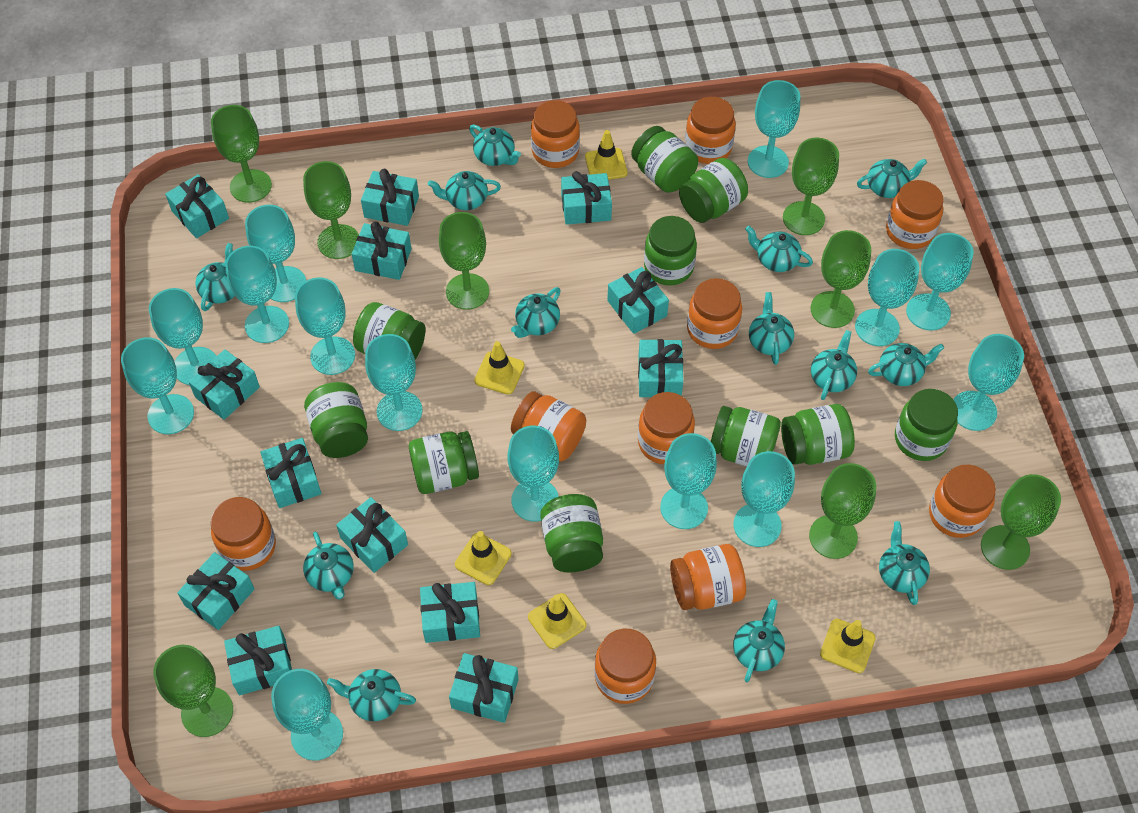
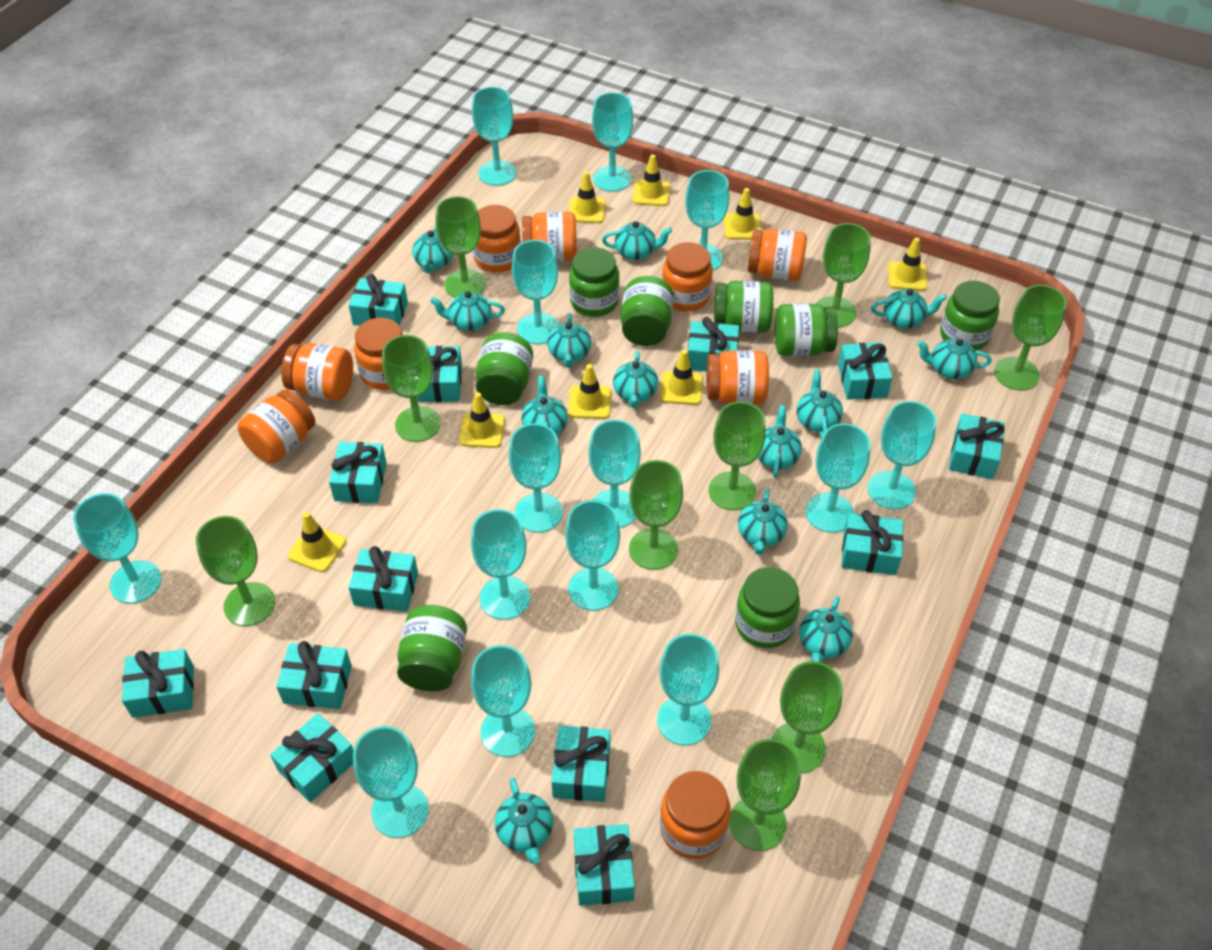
green goblet: 8 -> 9
green jar: 10 -> 8
orange jar: 10 -> 9
yellow traffic cone: 5 -> 8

☆ ☆ ☆ ☆

Leaving out the pictures, transcribe the material above exactly.

green goblet: 8 -> 9
green jar: 10 -> 8
orange jar: 10 -> 9
yellow traffic cone: 5 -> 8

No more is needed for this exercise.